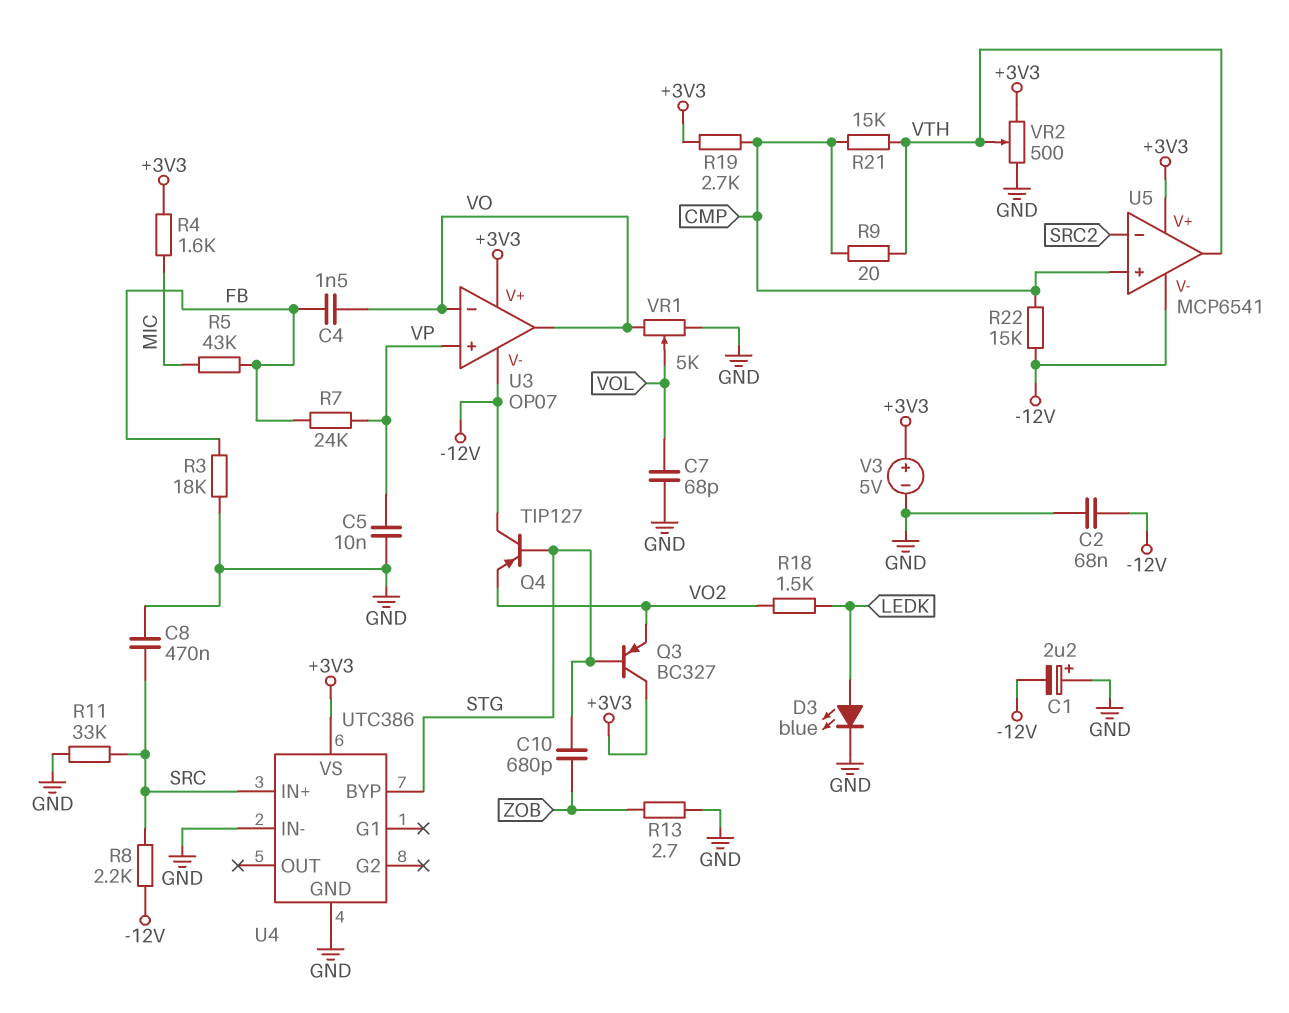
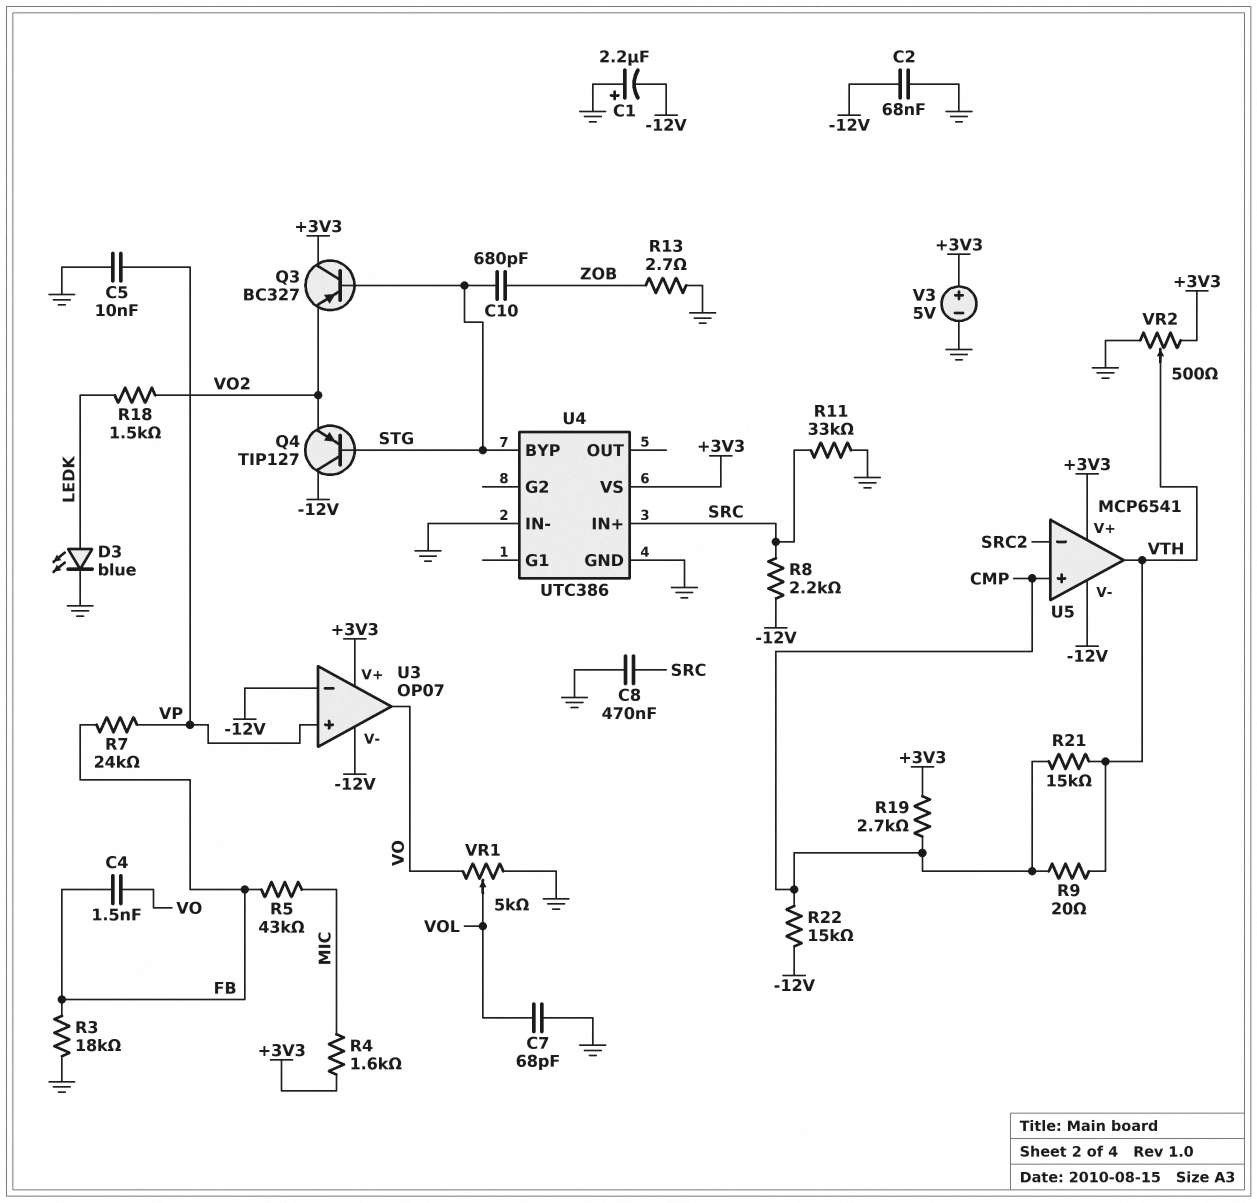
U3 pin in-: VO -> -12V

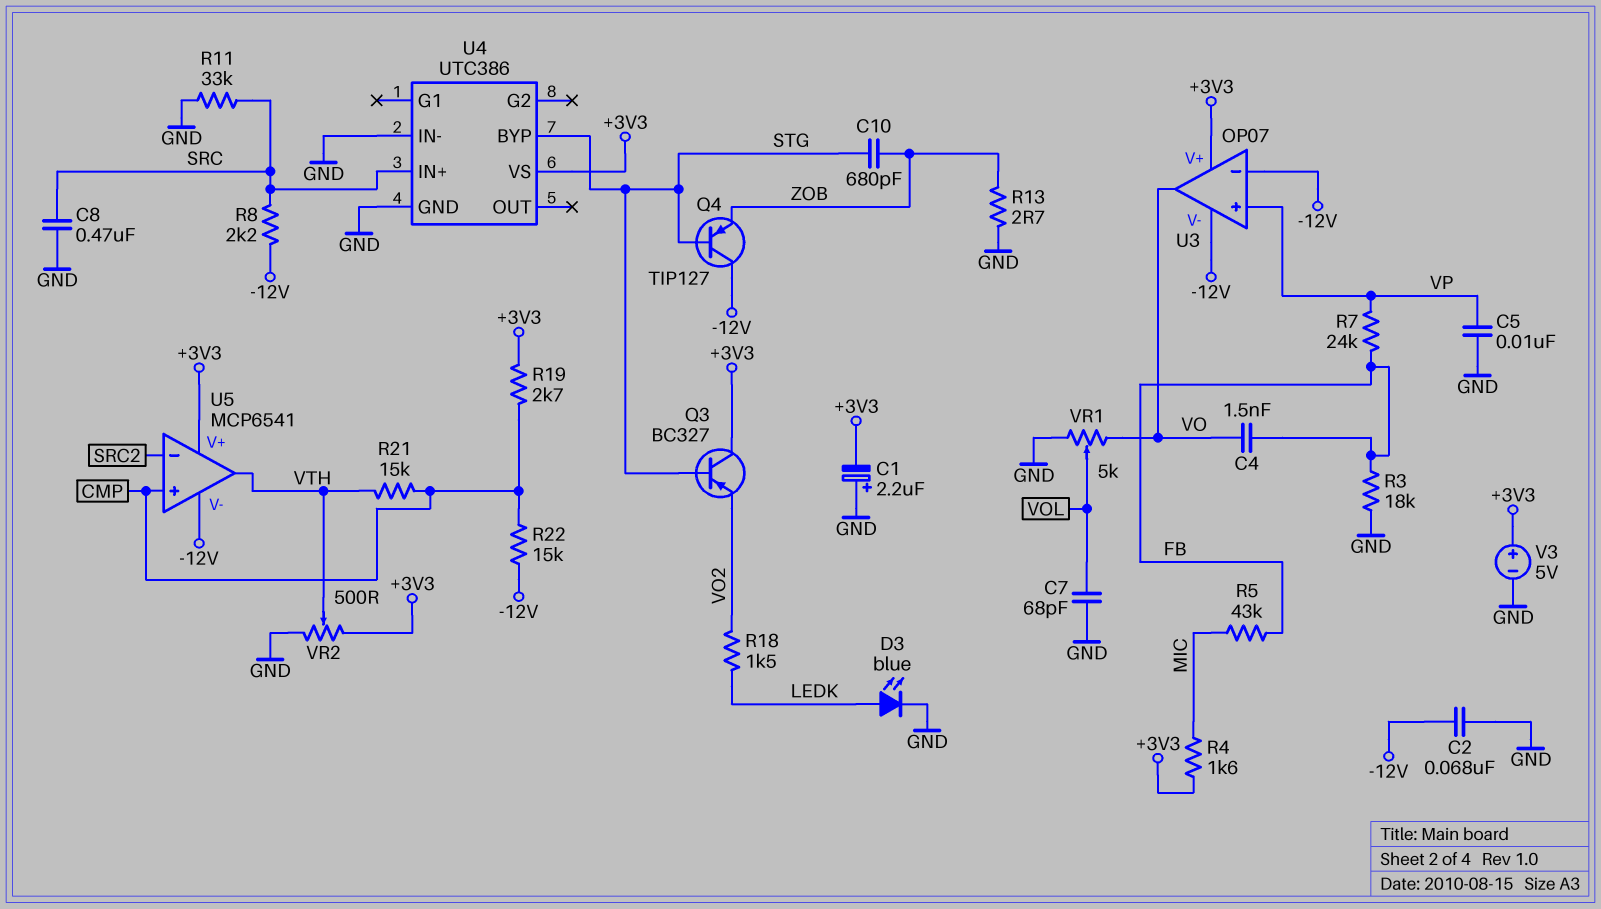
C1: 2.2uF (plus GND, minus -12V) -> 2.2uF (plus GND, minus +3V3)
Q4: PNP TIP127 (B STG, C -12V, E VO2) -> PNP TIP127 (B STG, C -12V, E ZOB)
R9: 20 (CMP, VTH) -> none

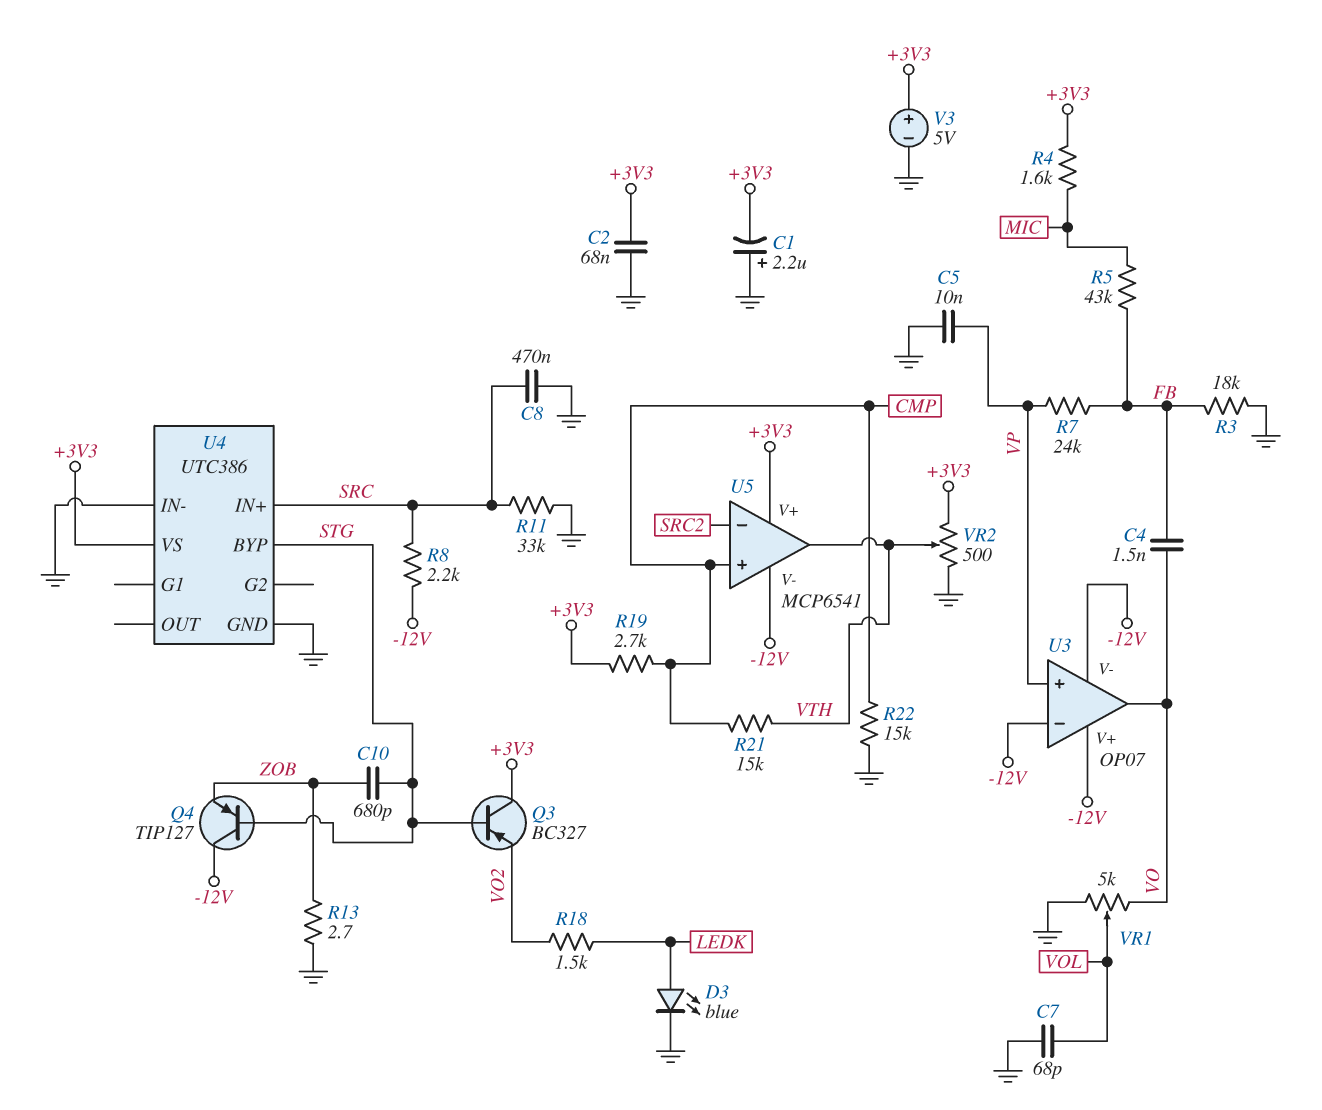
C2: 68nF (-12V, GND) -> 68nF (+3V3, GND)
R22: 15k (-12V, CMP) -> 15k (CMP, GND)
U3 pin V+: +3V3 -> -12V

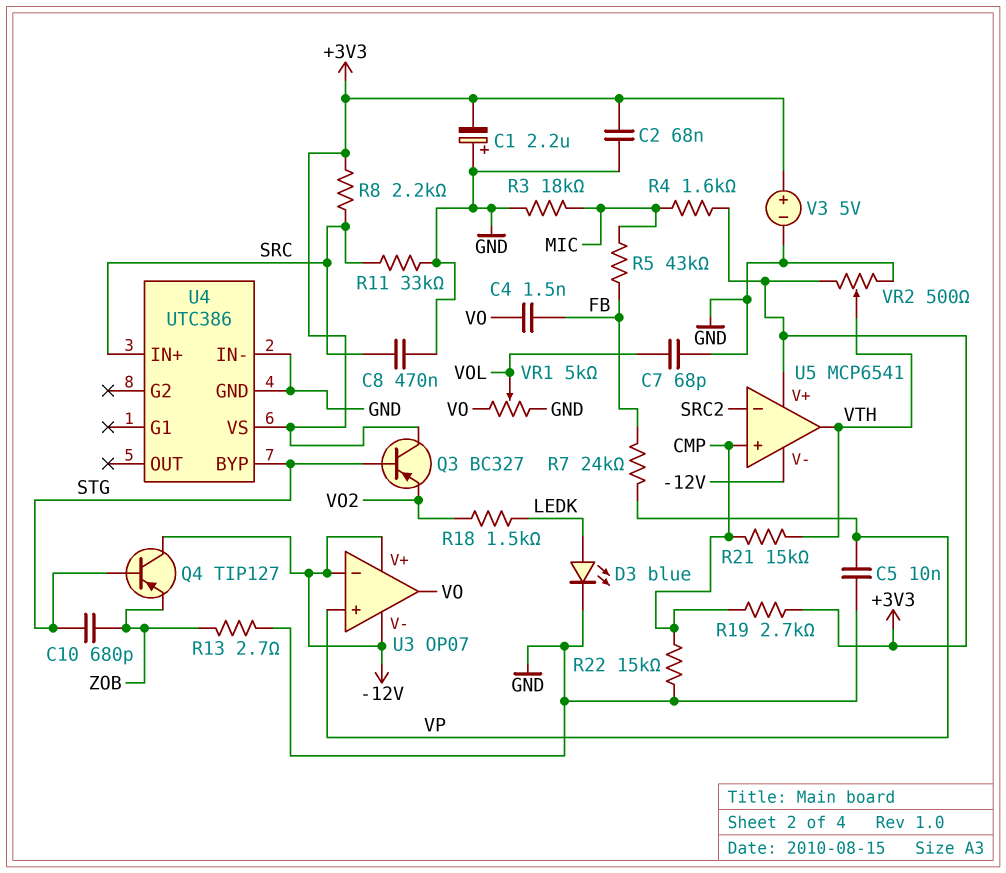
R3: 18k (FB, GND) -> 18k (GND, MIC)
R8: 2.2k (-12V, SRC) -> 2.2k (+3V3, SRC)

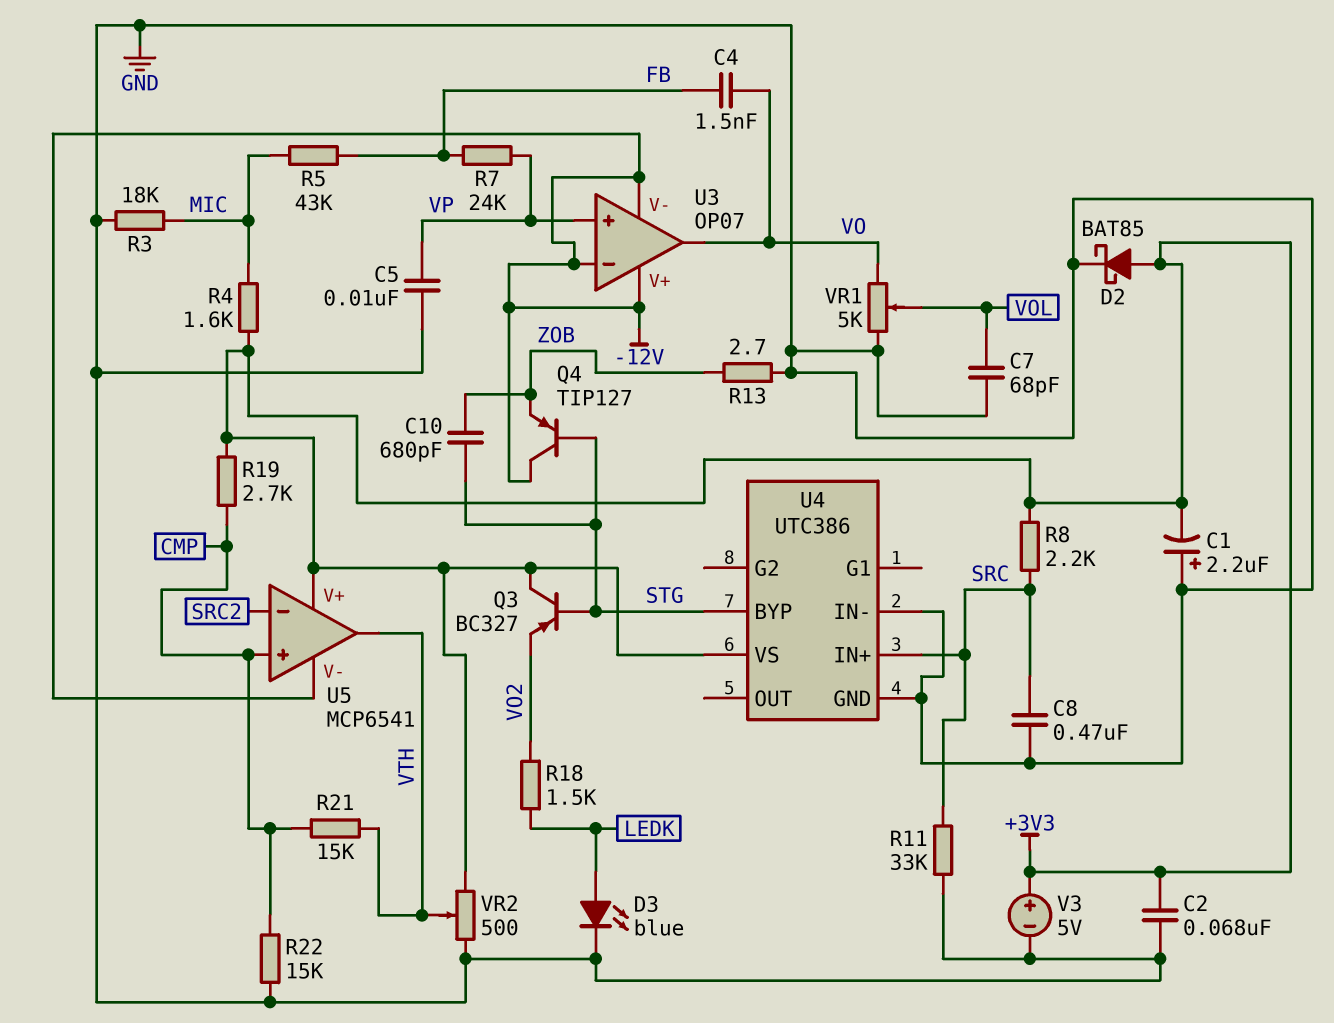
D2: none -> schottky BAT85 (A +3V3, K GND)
==*==
*Task instructions:*
Your response must consist of the material above, reproduced word for word, with the images omitted.

*Response to the exercise:*
U3 pin in-: VO -> -12V

C1: 2.2uF (plus GND, minus -12V) -> 2.2uF (plus GND, minus +3V3)
Q4: PNP TIP127 (B STG, C -12V, E VO2) -> PNP TIP127 (B STG, C -12V, E ZOB)
R9: 20 (CMP, VTH) -> none

C2: 68nF (-12V, GND) -> 68nF (+3V3, GND)
R22: 15k (-12V, CMP) -> 15k (CMP, GND)
U3 pin V+: +3V3 -> -12V

R3: 18k (FB, GND) -> 18k (GND, MIC)
R8: 2.2k (-12V, SRC) -> 2.2k (+3V3, SRC)

D2: none -> schottky BAT85 (A +3V3, K GND)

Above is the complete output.